**Items listed in a dataset:**
Segment Open

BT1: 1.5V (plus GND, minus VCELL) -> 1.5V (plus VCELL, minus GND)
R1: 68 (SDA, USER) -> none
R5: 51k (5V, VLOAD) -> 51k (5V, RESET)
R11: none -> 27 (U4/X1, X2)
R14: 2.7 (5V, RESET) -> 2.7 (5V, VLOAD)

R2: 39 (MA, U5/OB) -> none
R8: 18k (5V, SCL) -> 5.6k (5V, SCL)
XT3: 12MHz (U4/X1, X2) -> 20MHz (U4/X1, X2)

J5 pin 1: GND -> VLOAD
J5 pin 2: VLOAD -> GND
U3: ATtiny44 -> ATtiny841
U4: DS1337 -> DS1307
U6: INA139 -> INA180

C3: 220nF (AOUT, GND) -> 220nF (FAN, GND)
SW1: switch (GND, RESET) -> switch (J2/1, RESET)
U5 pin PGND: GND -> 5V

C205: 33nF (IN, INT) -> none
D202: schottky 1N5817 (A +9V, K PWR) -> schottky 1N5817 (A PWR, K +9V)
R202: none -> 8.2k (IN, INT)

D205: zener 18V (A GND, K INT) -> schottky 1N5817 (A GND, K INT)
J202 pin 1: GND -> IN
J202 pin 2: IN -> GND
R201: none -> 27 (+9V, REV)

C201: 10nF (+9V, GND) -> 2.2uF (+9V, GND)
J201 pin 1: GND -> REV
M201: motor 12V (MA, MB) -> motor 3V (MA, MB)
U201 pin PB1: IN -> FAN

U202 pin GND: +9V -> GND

Segment Closed

Restate word for word each line of the data from the one with "D205: zener 18V" to the last, keeping both ends.

D205: zener 18V (A GND, K INT) -> schottky 1N5817 (A GND, K INT)
J202 pin 1: GND -> IN
J202 pin 2: IN -> GND
R201: none -> 27 (+9V, REV)

C201: 10nF (+9V, GND) -> 2.2uF (+9V, GND)
J201 pin 1: GND -> REV
M201: motor 12V (MA, MB) -> motor 3V (MA, MB)
U201 pin PB1: IN -> FAN

U202 pin GND: +9V -> GND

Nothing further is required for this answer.